• _Aim of the task_
Find how many lines in the listing below include the word "cylinder". Give that number only.

• _Data under study_
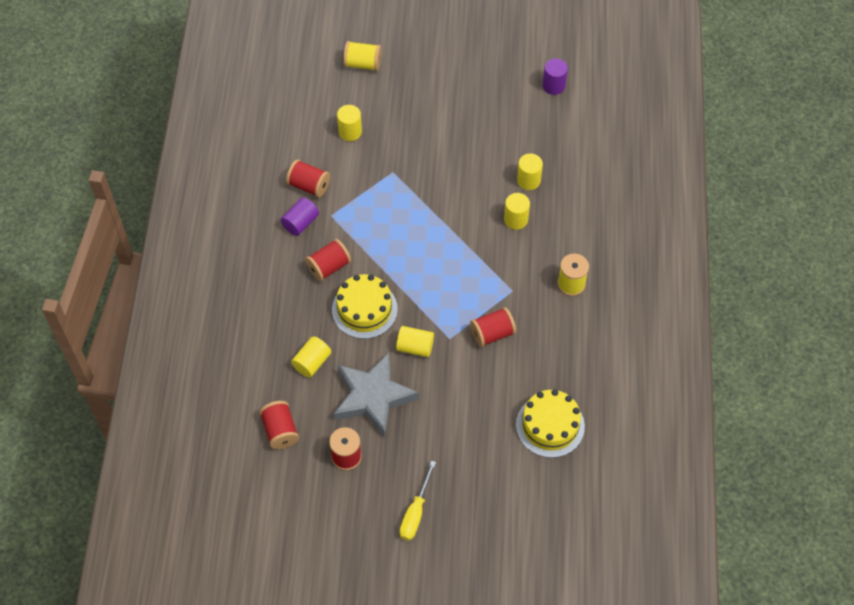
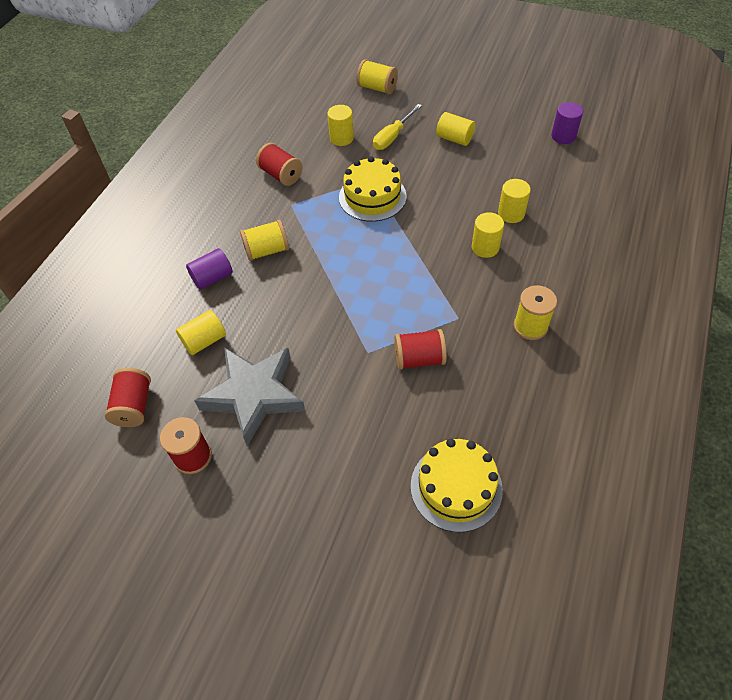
camera: 20 degrees right, 5 degrees down
(300, 223) = (257, 205): purple cylinder -> purple cylinder (212, 278)
(329, 267) = (267, 251): red spool -> yellow spool
(364, 309) = (285, 300): yellow cake -> yellow cake (372, 197)
(415, 347) = (324, 352): yellow cylinder -> yellow cylinder (454, 139)
(415, 512) = (244, 553): yellow screwdriver -> yellow screwdriver (392, 137)

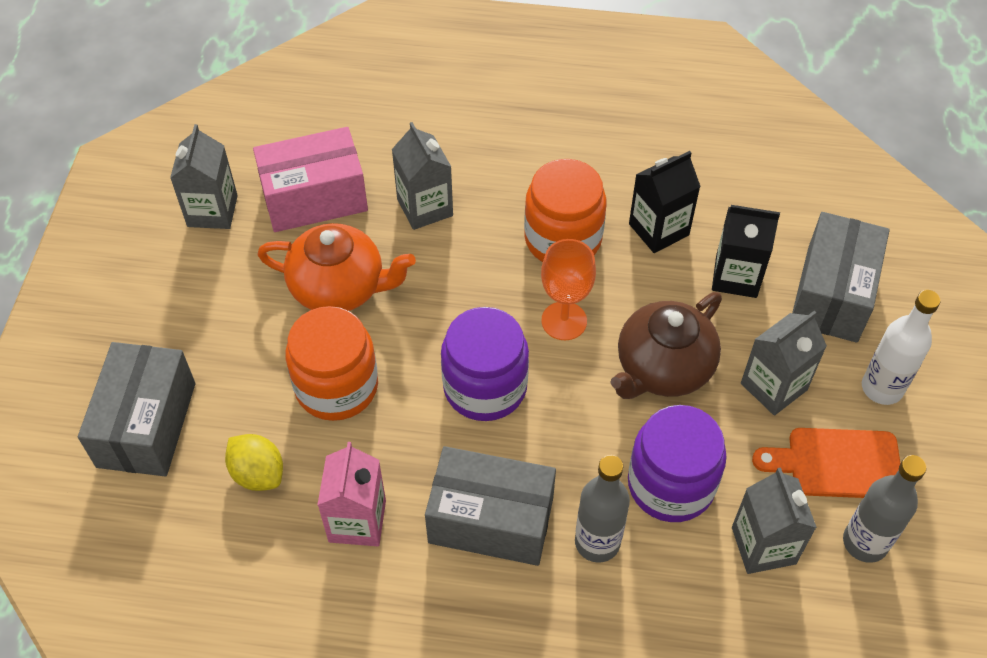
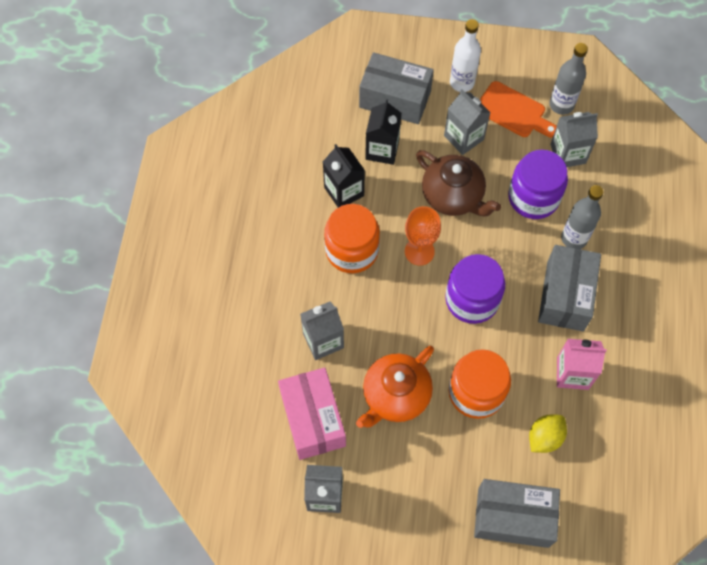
camera: 90 degrees left, 10 degrees up
(339, 288) = (395, 396): orange teapot -> orange teapot turned 150 degrees counterclockwise
(837, 463) = (513, 111): orange cutting board -> orange cutting board turned 60 degrees counterclockwise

• _Task answer_
2